[Dataset entries]
____
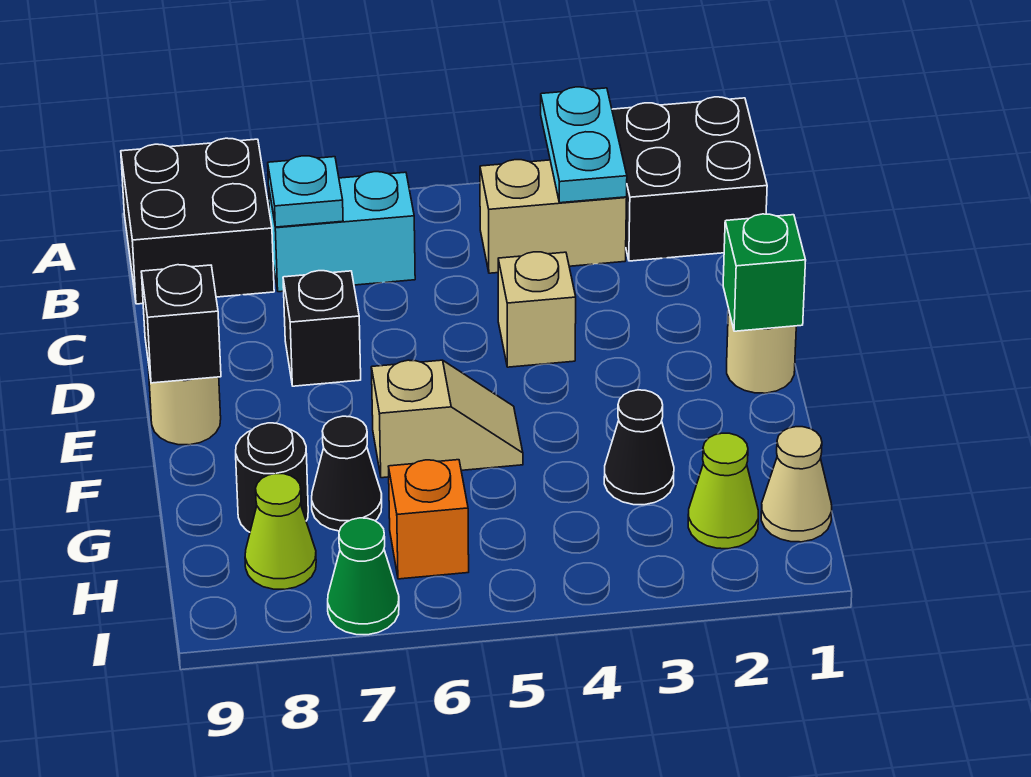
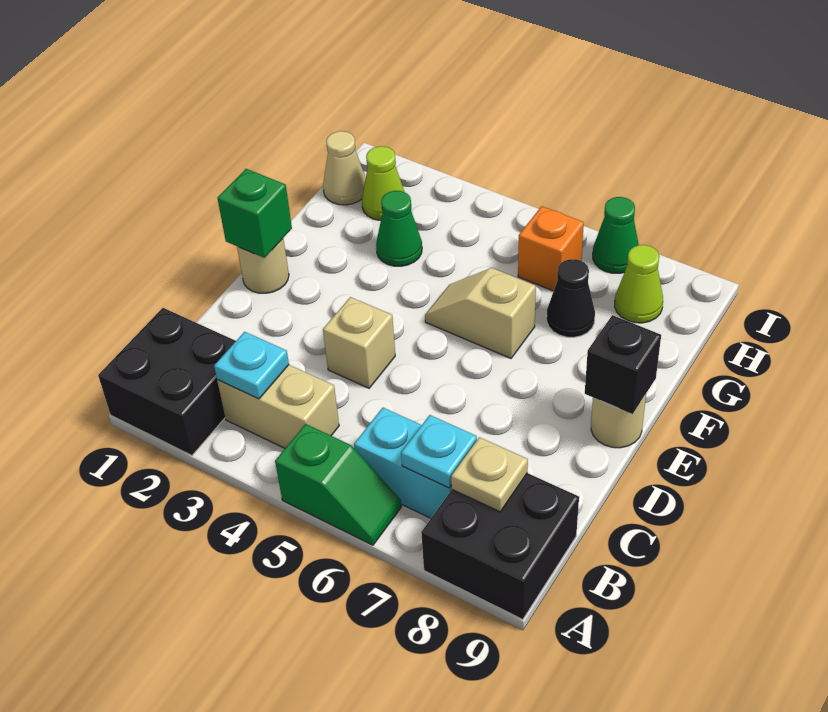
cyan plate A3:B3 level 2 -> cyan plate B3 level 2
none -> green slope A5:A6 level 1 top 5
none -> tan plate B8 level 2
black brick D7 level 1 -> none
black cone G3 level 1 -> green cone G3 level 1
black round brick G8 level 1 -> none

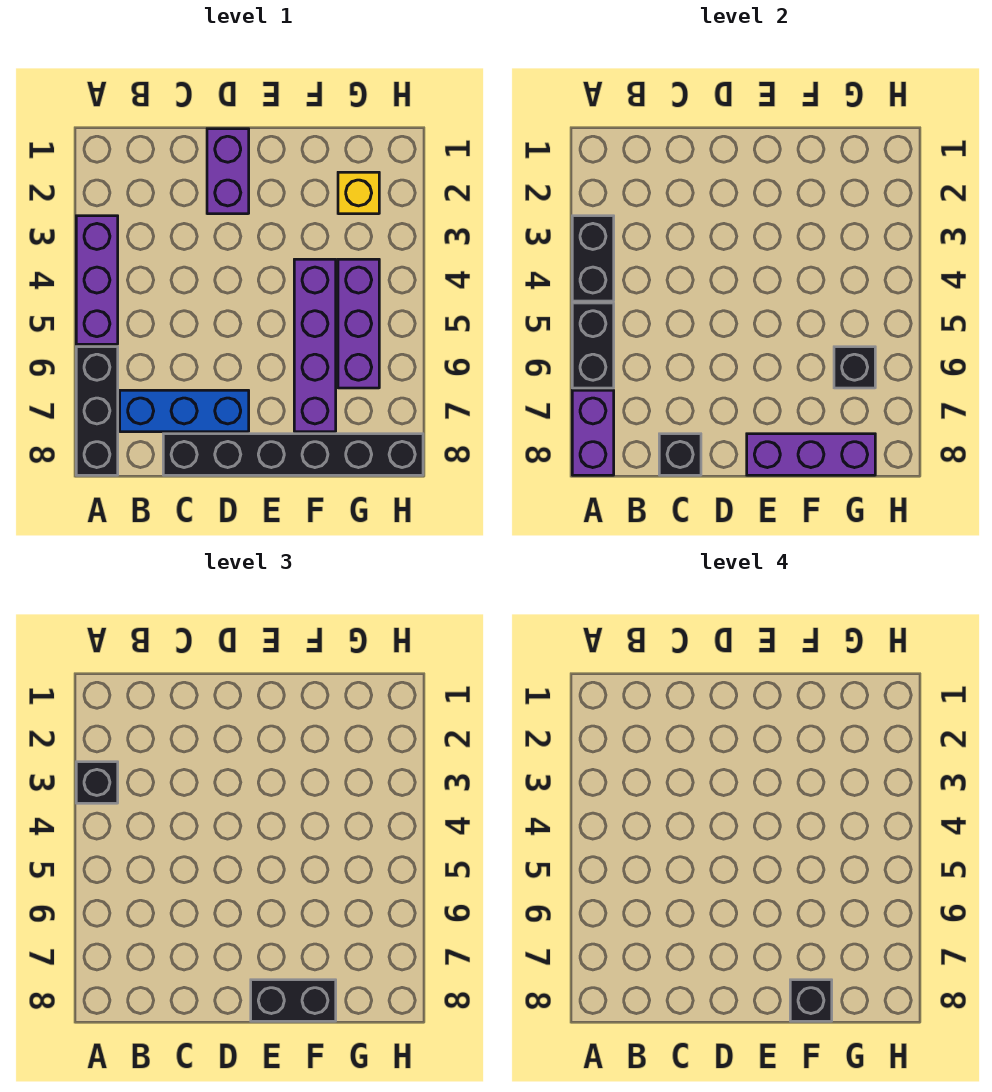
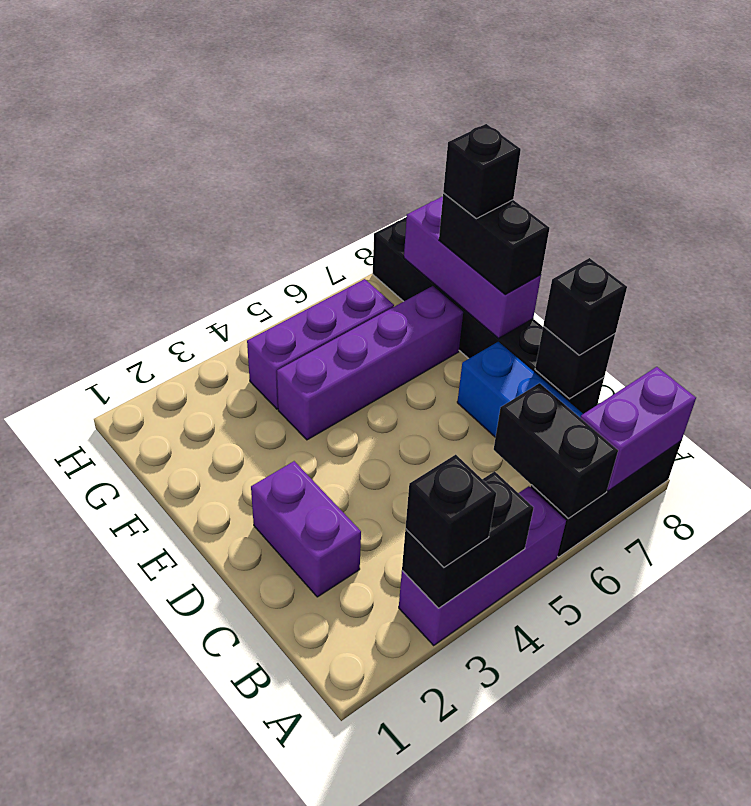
black brick A5:A6 level 2 -> black brick A6:B6 level 2
purple brick D1:D2 level 1 -> purple brick C2:D2 level 1
yellow brick G2 level 1 -> none
black brick G6 level 2 -> black brick C8 level 3

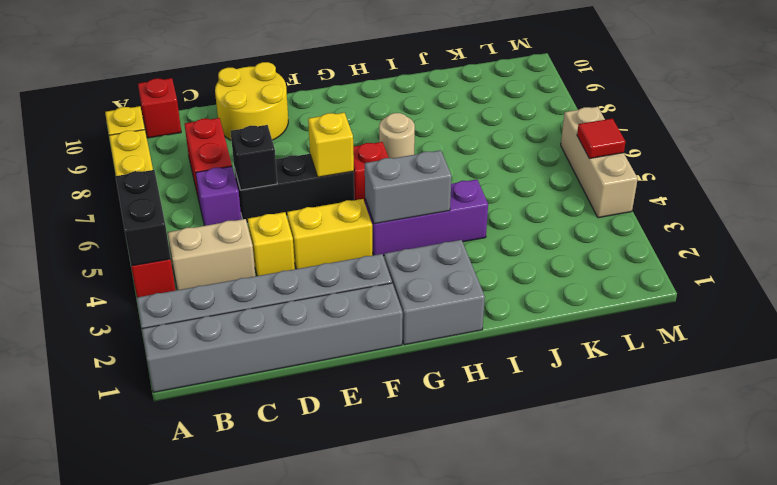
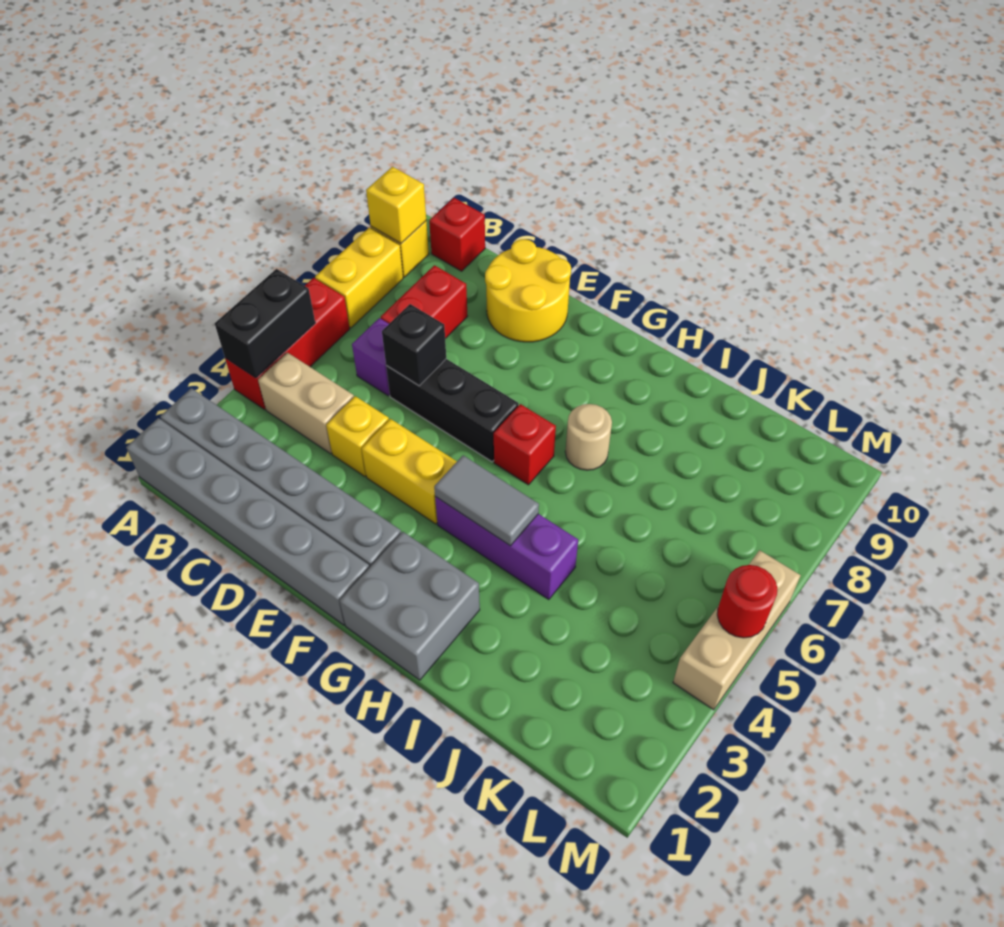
yellow brick F6 level 2 -> yellow brick A9 level 2
grey brick G4:H4 level 2 -> grey tile G4:H4 level 2
red tile M5 level 2 -> red round brick M5 level 2

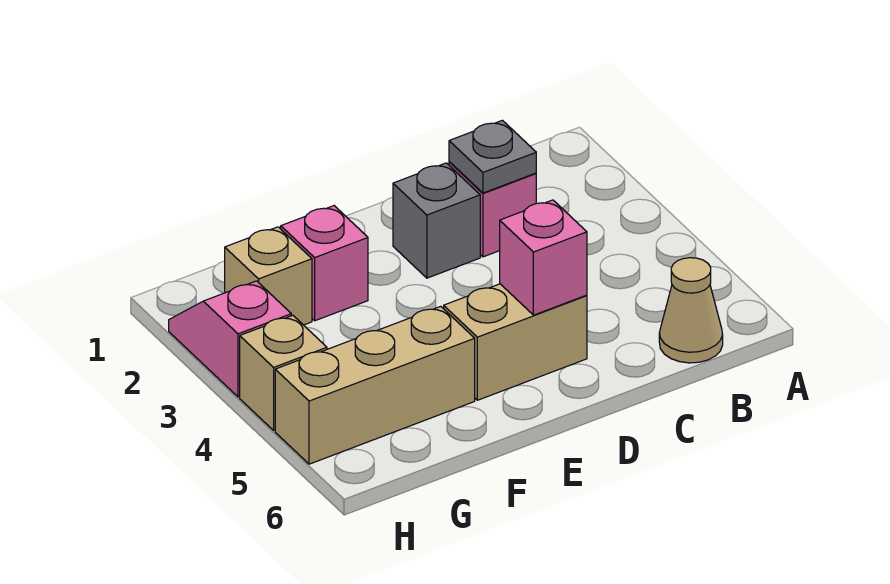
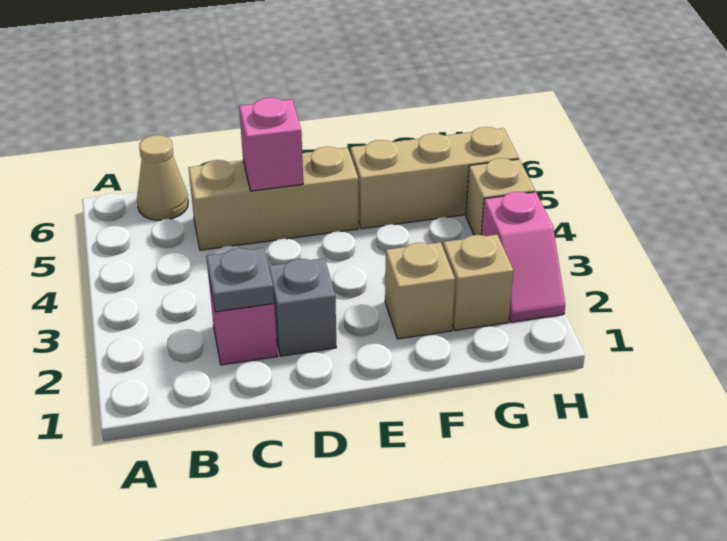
tan brick D5:E5 level 1 -> tan brick C5:E5 level 1
pink brick F2 level 1 -> tan brick F2 level 1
____
What to do:
Every entry above has to be repeated exactly, apart from its pictures.

Solution to the exercise:
cyan plate A3:B3 level 2 -> cyan plate B3 level 2
none -> green slope A5:A6 level 1 top 5
none -> tan plate B8 level 2
black brick D7 level 1 -> none
black cone G3 level 1 -> green cone G3 level 1
black round brick G8 level 1 -> none

black brick A5:A6 level 2 -> black brick A6:B6 level 2
purple brick D1:D2 level 1 -> purple brick C2:D2 level 1
yellow brick G2 level 1 -> none
black brick G6 level 2 -> black brick C8 level 3

yellow brick F6 level 2 -> yellow brick A9 level 2
grey brick G4:H4 level 2 -> grey tile G4:H4 level 2
red tile M5 level 2 -> red round brick M5 level 2

tan brick D5:E5 level 1 -> tan brick C5:E5 level 1
pink brick F2 level 1 -> tan brick F2 level 1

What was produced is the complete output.